------ GIVEN DATA

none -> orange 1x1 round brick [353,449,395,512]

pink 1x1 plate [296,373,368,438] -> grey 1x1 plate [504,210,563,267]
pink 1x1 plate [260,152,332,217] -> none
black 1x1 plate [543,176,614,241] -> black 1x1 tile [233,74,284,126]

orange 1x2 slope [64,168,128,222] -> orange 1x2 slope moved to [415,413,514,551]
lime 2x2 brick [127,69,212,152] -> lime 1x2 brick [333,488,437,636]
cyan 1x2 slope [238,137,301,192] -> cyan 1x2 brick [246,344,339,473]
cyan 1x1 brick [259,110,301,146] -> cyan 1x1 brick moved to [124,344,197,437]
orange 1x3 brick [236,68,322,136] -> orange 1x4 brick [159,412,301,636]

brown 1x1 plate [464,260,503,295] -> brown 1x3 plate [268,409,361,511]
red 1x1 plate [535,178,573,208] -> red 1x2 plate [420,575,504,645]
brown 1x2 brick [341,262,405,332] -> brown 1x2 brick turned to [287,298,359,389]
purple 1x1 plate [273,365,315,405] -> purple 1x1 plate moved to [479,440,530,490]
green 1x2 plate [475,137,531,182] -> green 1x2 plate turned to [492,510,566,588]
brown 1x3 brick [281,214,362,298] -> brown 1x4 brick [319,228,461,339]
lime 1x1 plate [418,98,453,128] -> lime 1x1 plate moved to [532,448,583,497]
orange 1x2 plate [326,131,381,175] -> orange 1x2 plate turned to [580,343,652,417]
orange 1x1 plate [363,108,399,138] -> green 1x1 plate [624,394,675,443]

------------

_EXERCISE DETAILS_: Work out how many lines in the records above include the string "brick", and provide that figure with no other text.

_OUTPUT OF THE EXERCISE_: 7